*** Block opens ***

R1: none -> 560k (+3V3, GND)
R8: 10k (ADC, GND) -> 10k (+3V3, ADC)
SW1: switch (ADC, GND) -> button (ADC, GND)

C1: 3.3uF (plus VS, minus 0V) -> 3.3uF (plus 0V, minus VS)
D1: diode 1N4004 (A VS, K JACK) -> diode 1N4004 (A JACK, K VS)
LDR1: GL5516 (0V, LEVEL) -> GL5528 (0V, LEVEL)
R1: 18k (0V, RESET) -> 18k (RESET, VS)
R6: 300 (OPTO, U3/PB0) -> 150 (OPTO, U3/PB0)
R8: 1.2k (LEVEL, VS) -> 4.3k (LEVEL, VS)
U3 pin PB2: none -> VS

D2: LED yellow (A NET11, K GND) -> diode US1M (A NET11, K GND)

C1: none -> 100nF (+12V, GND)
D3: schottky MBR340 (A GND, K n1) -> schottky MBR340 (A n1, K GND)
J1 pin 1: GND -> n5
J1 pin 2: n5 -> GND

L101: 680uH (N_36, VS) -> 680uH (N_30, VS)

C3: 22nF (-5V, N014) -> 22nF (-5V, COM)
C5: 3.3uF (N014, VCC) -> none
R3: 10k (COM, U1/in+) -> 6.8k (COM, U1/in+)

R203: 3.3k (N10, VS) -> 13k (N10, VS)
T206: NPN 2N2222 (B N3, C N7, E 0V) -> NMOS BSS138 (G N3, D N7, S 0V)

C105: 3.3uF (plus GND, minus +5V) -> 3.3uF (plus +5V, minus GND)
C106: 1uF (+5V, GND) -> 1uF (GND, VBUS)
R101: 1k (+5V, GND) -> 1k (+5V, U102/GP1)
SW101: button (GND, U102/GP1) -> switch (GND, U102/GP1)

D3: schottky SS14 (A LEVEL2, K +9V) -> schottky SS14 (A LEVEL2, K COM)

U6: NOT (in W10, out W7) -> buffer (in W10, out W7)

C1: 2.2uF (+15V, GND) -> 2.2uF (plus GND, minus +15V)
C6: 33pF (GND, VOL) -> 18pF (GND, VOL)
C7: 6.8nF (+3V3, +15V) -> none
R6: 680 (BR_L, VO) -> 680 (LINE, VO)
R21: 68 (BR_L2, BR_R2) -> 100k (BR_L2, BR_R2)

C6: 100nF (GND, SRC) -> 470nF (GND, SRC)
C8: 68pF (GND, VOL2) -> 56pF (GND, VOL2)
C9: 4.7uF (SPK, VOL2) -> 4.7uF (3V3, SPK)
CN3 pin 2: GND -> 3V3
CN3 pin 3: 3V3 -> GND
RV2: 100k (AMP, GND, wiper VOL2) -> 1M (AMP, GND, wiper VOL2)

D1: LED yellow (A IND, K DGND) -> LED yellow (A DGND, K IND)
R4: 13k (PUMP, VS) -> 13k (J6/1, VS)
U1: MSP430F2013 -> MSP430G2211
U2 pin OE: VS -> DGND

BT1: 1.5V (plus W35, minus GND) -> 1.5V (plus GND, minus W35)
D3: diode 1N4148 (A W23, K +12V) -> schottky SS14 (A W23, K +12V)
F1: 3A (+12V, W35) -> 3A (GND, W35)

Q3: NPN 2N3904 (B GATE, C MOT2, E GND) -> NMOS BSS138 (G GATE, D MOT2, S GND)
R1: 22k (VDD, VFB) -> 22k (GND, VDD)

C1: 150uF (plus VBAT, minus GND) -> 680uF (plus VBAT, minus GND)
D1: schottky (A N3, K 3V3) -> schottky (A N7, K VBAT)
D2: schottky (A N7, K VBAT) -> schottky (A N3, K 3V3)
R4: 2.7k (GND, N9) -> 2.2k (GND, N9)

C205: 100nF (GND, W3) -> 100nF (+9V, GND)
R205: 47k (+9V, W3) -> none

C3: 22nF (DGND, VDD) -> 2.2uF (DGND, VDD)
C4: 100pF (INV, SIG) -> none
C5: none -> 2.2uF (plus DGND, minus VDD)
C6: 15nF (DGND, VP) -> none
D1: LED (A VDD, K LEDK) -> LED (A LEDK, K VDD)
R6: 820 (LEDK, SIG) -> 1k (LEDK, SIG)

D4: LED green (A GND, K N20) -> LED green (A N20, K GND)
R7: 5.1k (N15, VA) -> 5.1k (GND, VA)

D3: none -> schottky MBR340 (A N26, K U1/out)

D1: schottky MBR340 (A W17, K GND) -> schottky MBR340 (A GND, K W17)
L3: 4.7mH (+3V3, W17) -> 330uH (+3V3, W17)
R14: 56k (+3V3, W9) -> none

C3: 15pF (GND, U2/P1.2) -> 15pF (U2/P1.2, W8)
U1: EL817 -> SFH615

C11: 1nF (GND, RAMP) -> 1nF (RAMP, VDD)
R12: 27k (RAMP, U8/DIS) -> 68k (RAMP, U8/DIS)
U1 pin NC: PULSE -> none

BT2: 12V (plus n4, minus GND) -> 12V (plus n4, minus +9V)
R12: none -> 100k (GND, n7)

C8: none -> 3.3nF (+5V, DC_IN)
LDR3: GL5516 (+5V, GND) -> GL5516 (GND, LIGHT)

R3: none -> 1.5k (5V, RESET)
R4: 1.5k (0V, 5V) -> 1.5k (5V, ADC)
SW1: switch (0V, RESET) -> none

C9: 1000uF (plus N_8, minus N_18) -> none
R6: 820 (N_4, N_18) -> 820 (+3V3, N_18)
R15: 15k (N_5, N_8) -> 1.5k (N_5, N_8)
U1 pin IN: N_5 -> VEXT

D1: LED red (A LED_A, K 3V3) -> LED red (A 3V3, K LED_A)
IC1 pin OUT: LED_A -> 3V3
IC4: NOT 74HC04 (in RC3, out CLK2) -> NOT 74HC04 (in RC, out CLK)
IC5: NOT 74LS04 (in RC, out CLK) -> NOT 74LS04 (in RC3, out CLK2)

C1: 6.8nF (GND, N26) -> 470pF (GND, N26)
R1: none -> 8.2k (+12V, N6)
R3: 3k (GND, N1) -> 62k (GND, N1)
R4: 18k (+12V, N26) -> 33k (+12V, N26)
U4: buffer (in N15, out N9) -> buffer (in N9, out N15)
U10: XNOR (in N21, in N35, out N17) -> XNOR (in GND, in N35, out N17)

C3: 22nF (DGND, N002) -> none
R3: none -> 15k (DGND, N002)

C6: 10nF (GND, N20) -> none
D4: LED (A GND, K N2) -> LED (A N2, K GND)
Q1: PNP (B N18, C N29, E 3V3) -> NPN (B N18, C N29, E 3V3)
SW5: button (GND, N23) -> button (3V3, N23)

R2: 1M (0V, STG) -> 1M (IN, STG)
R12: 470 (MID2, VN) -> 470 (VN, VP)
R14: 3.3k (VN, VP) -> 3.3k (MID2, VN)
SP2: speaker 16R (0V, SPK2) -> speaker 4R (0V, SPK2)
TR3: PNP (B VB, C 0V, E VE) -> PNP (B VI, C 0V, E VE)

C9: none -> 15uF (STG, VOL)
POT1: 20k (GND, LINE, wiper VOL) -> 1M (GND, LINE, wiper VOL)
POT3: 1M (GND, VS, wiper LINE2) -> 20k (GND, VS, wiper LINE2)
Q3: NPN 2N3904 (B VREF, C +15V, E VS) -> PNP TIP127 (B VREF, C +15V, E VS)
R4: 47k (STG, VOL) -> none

*** Block closes ***

**WHAT TO PRODUCE**
Copy all the lines from the data above that hold the word "LEDK".

**WRITTEN ANSWER**
D1: LED (A VDD, K LEDK) -> LED (A LEDK, K VDD)
R6: 820 (LEDK, SIG) -> 1k (LEDK, SIG)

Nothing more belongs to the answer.